Print every record exactly as it appears. Leave the pictures out.

══ Input for this task

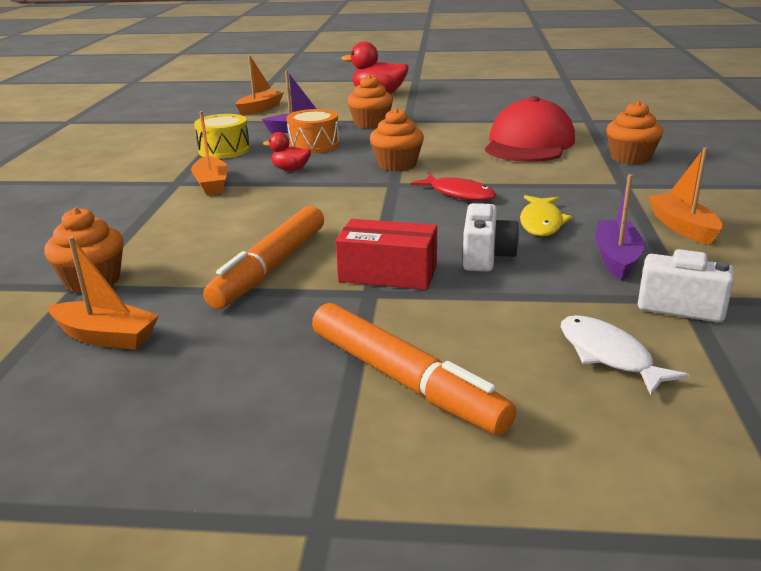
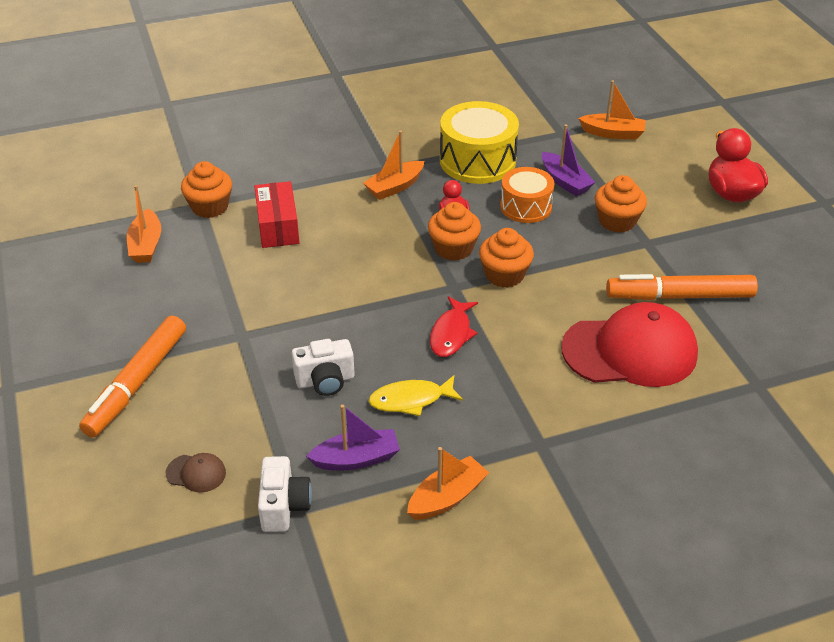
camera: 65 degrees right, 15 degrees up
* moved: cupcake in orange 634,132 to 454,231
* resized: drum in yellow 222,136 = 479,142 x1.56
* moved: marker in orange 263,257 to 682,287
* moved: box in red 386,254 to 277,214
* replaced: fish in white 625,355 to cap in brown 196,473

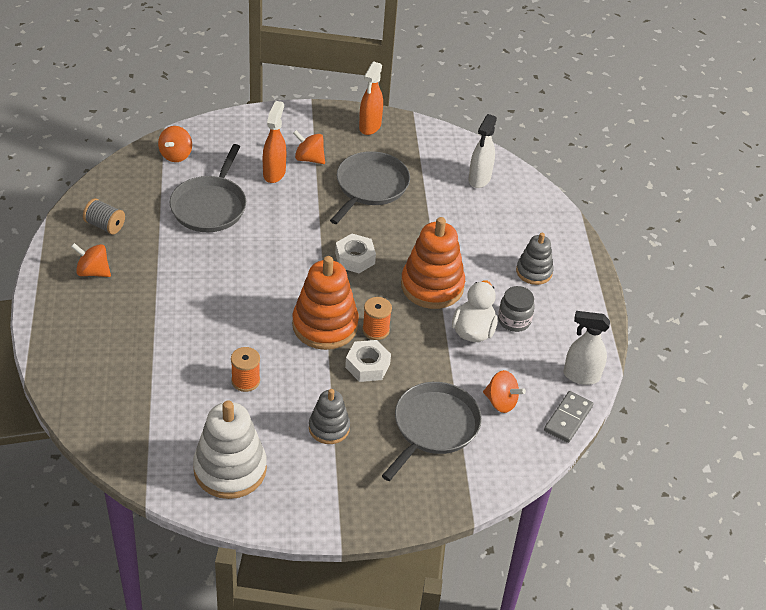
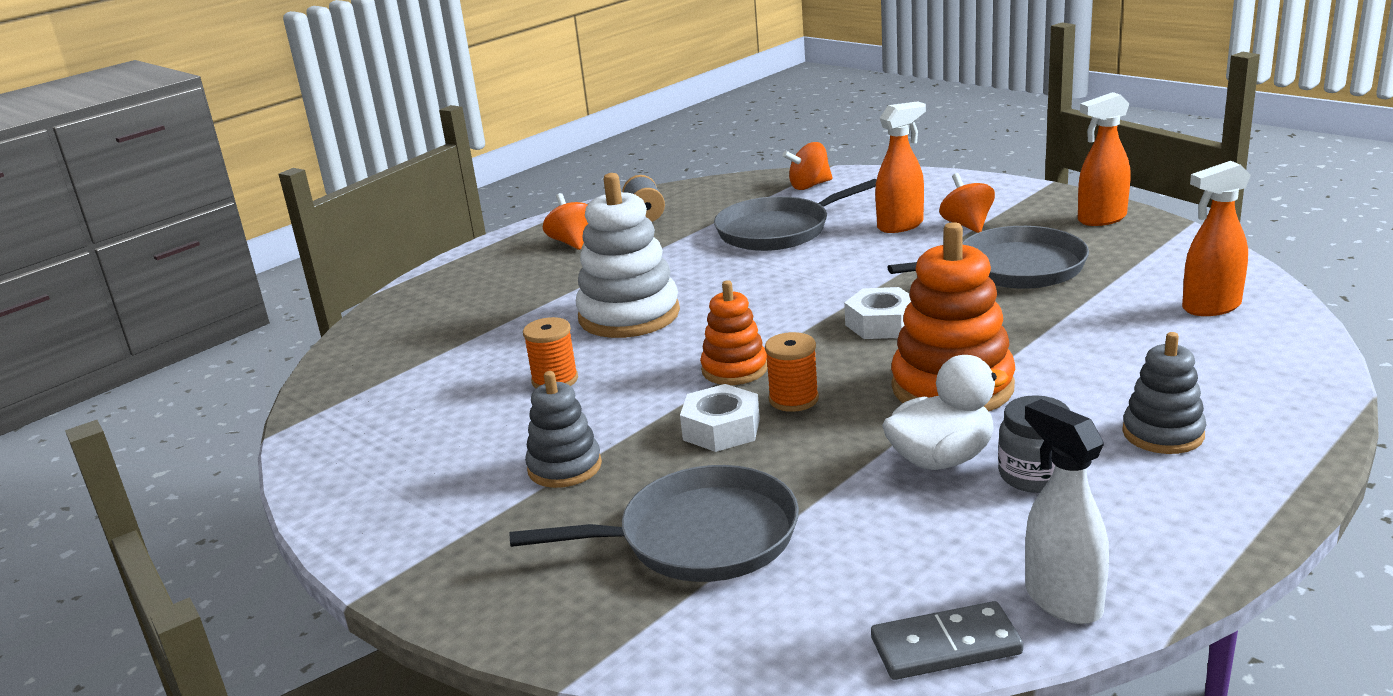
camera: 55 degrees right, 20 degrees down
* recoloured: spray bottle in white 483,151 to spray bottle in orange 1216,238
* resized: stacking toy in orange 325,303 = 734,332 x0.59
* removed: spinning top in orange 504,391
* moved: stacking toy in white 230,449 to 628,255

════

_Answer space_.
camera: 65 degrees right, 15 degrees up
* moved: cupcake in orange 634,132 to 454,231
* resized: drum in yellow 222,136 = 479,142 x1.56
* moved: marker in orange 263,257 to 682,287
* moved: box in red 386,254 to 277,214
* replaced: fish in white 625,355 to cap in brown 196,473

camera: 55 degrees right, 20 degrees down
* recoloured: spray bottle in white 483,151 to spray bottle in orange 1216,238
* resized: stacking toy in orange 325,303 = 734,332 x0.59
* removed: spinning top in orange 504,391
* moved: stacking toy in white 230,449 to 628,255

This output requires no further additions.